EXTRACTED DATA:

----------

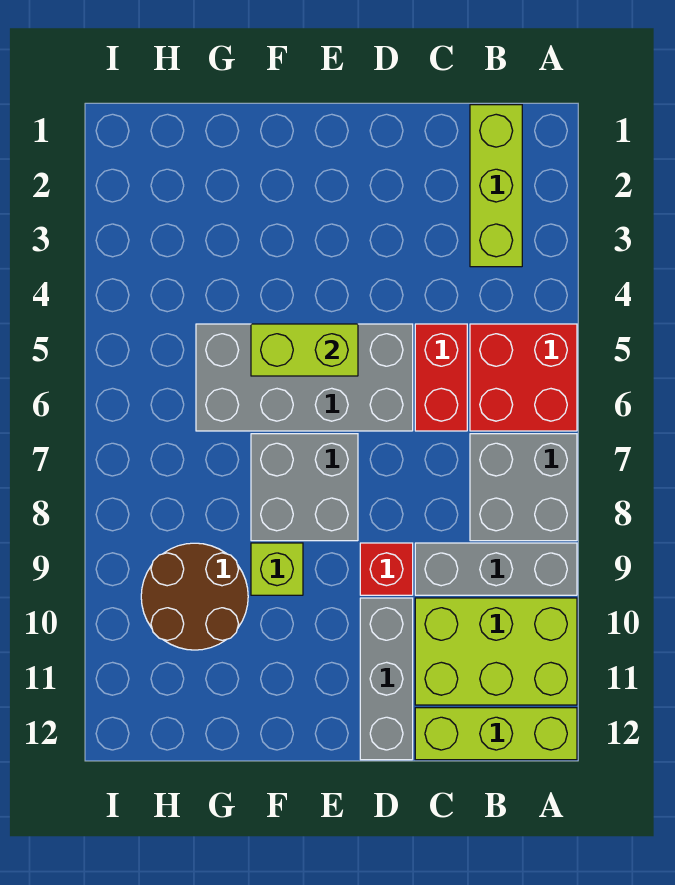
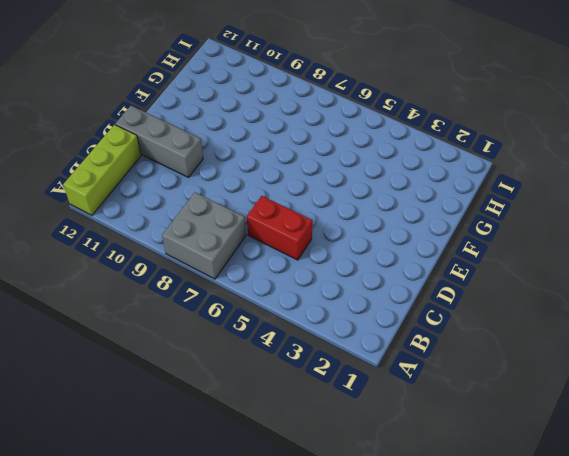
none -> red brick A5:B6 level 1
none -> grey brick A9:C9 level 1
none -> lime brick A10:C11 level 1

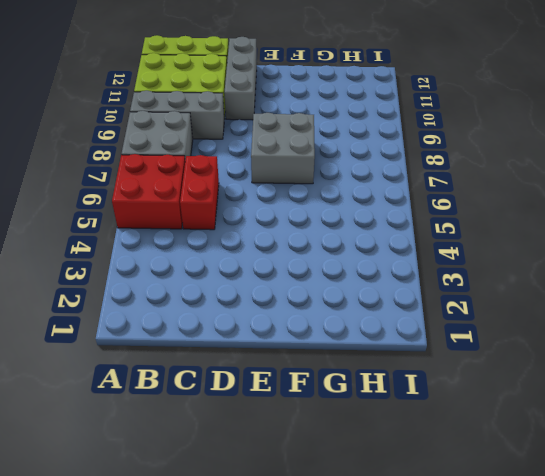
none -> lime brick B1:B3 level 1
none -> grey brick D5:G6 level 1
none -> red brick D9 level 1

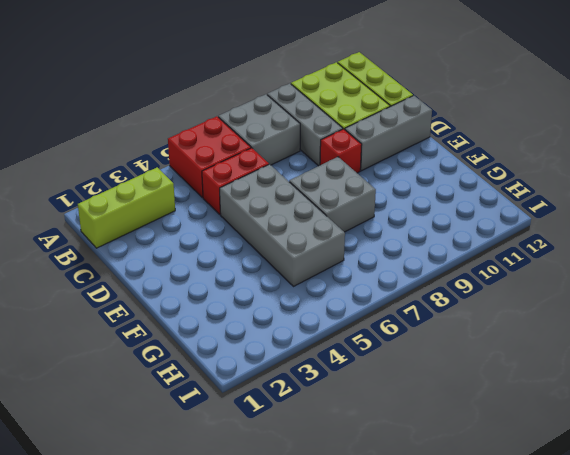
none -> lime brick F9 level 1
none -> brown round brick G9:H10 level 1
none -> lime brick E5:F5 level 2

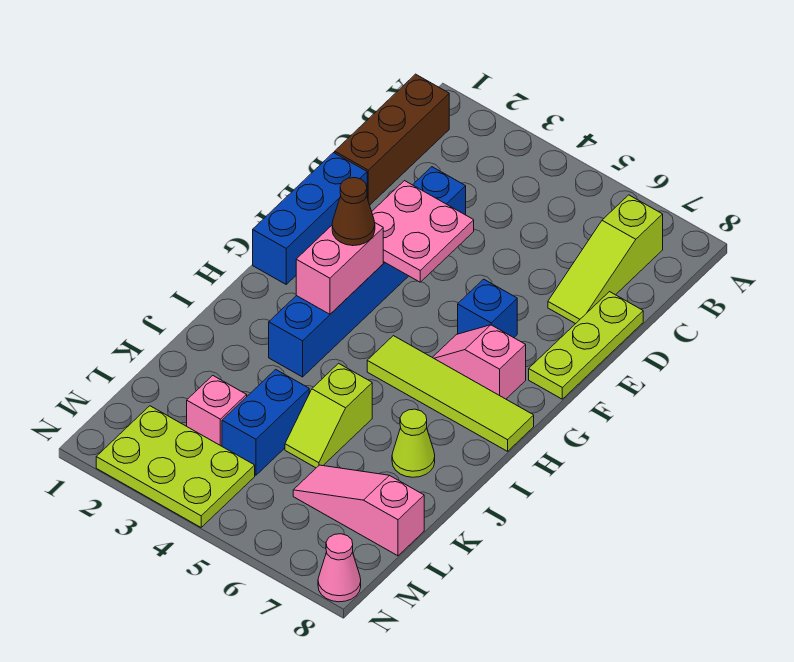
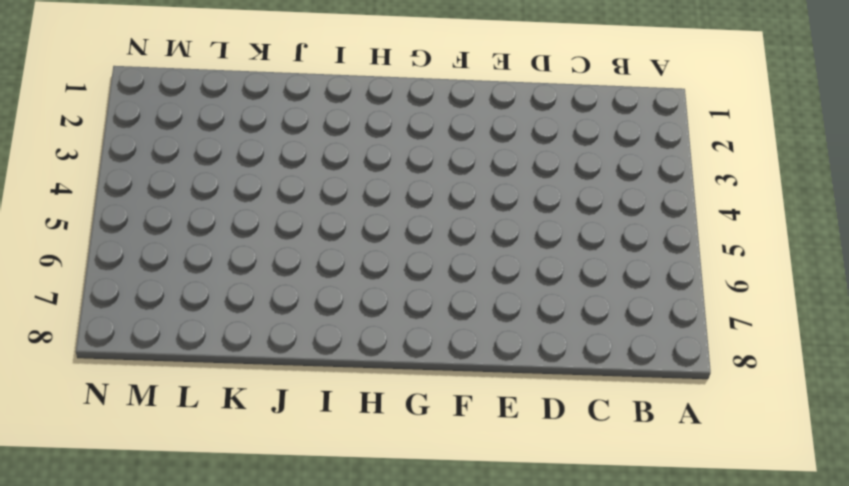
none -> brown brick B1:D1 level 1
none -> lime slope B7:D7 level 1 top B
none -> blue brick D3:I3 level 1

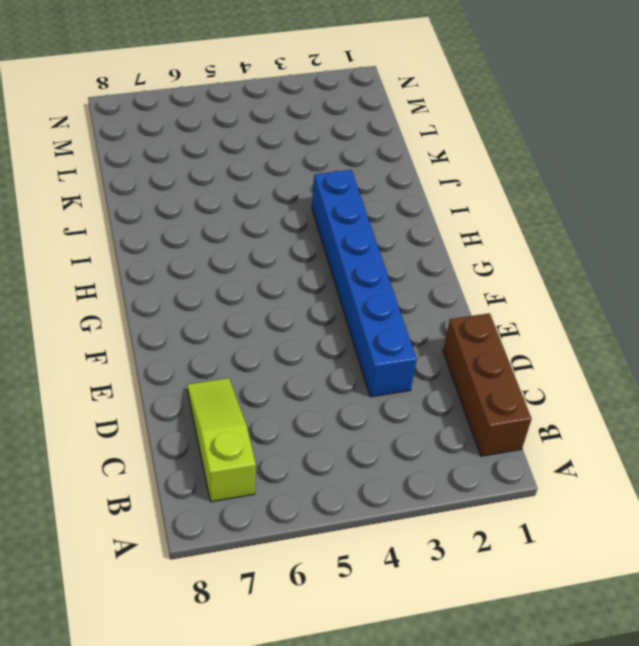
none -> lime plate D8:F8 level 1
none -> blue brick E1:G1 level 1
none -> blue brick F6 level 1

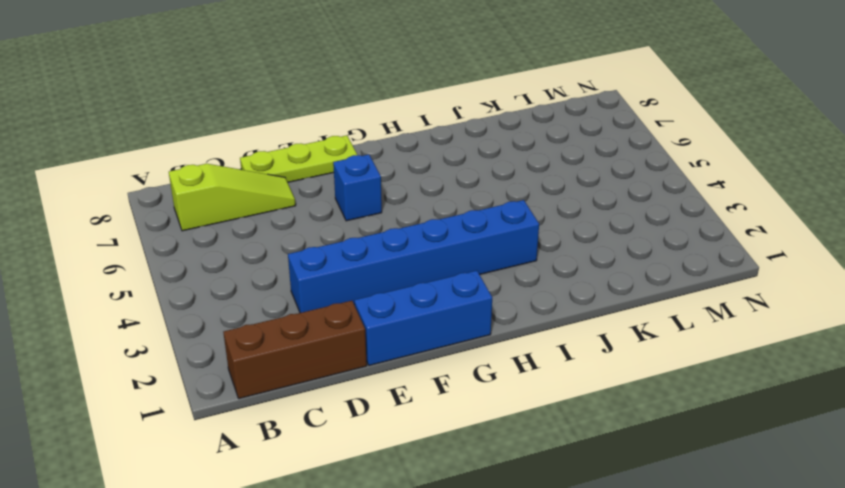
none -> pink slope G6:G7 level 1 top 7
none -> lime tile H5:H8 level 1
none -> lime slope J5:K5 level 1 top J

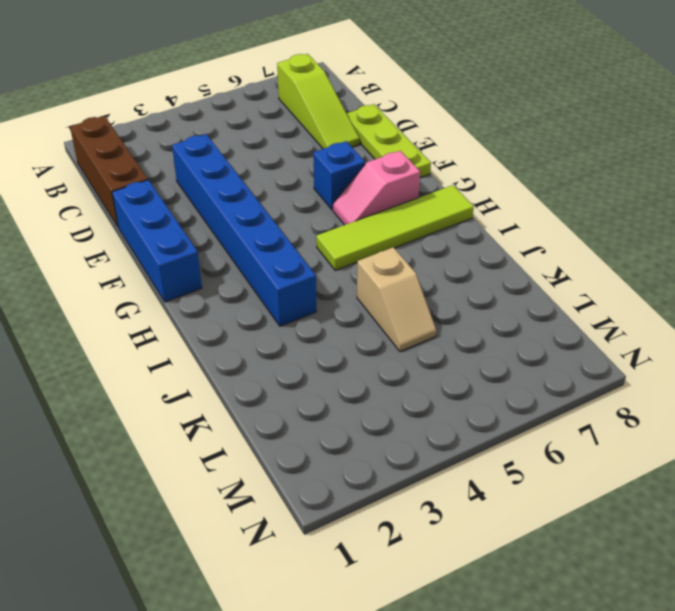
tan slope J5:K5 level 1 top J -> lime slope J5:K5 level 1 top J
none -> lime cone J7 level 1
none -> blue brick K4:L4 level 1
none -> pink brick L3 level 1

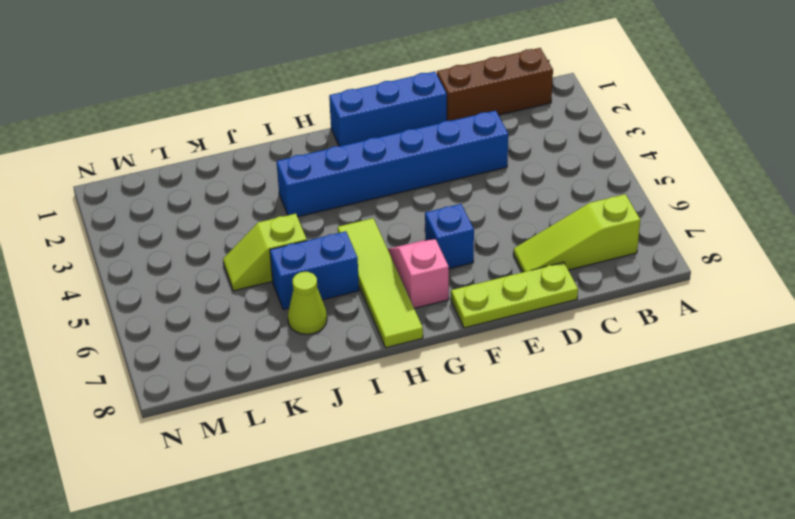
blue brick I6:J6 level 1 -> blue brick K4:L4 level 1
none -> pink brick L3 level 1
none -> pink slope L6:L8 level 1 top 8
none -> lime plate M2:N4 level 1

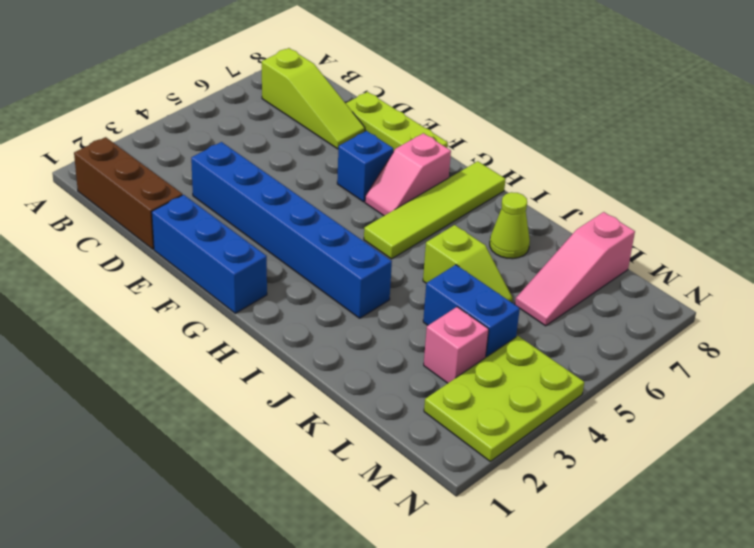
none -> pink cone N8 level 1
none -> pink plate E3:F4 level 2
none -> pink brick G3:H3 level 2

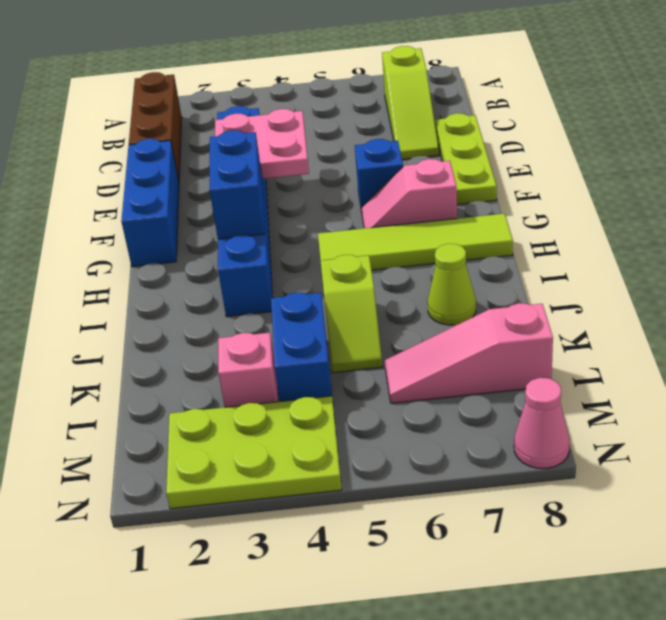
blue brick G3:H3 level 2 -> pink brick G3:H3 level 2
none -> brown cone G3 level 3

----------

TASK STATEMENT: The answer must be an exact copy of the records above, with the pictures left out.

WRITTEN REPLY:
none -> red brick A5:B6 level 1
none -> grey brick A9:C9 level 1
none -> lime brick A10:C11 level 1

none -> lime brick B1:B3 level 1
none -> grey brick D5:G6 level 1
none -> red brick D9 level 1

none -> lime brick F9 level 1
none -> brown round brick G9:H10 level 1
none -> lime brick E5:F5 level 2

none -> brown brick B1:D1 level 1
none -> lime slope B7:D7 level 1 top B
none -> blue brick D3:I3 level 1

none -> lime plate D8:F8 level 1
none -> blue brick E1:G1 level 1
none -> blue brick F6 level 1

none -> pink slope G6:G7 level 1 top 7
none -> lime tile H5:H8 level 1
none -> lime slope J5:K5 level 1 top J

tan slope J5:K5 level 1 top J -> lime slope J5:K5 level 1 top J
none -> lime cone J7 level 1
none -> blue brick K4:L4 level 1
none -> pink brick L3 level 1

blue brick I6:J6 level 1 -> blue brick K4:L4 level 1
none -> pink brick L3 level 1
none -> pink slope L6:L8 level 1 top 8
none -> lime plate M2:N4 level 1

none -> pink cone N8 level 1
none -> pink plate E3:F4 level 2
none -> pink brick G3:H3 level 2

blue brick G3:H3 level 2 -> pink brick G3:H3 level 2
none -> brown cone G3 level 3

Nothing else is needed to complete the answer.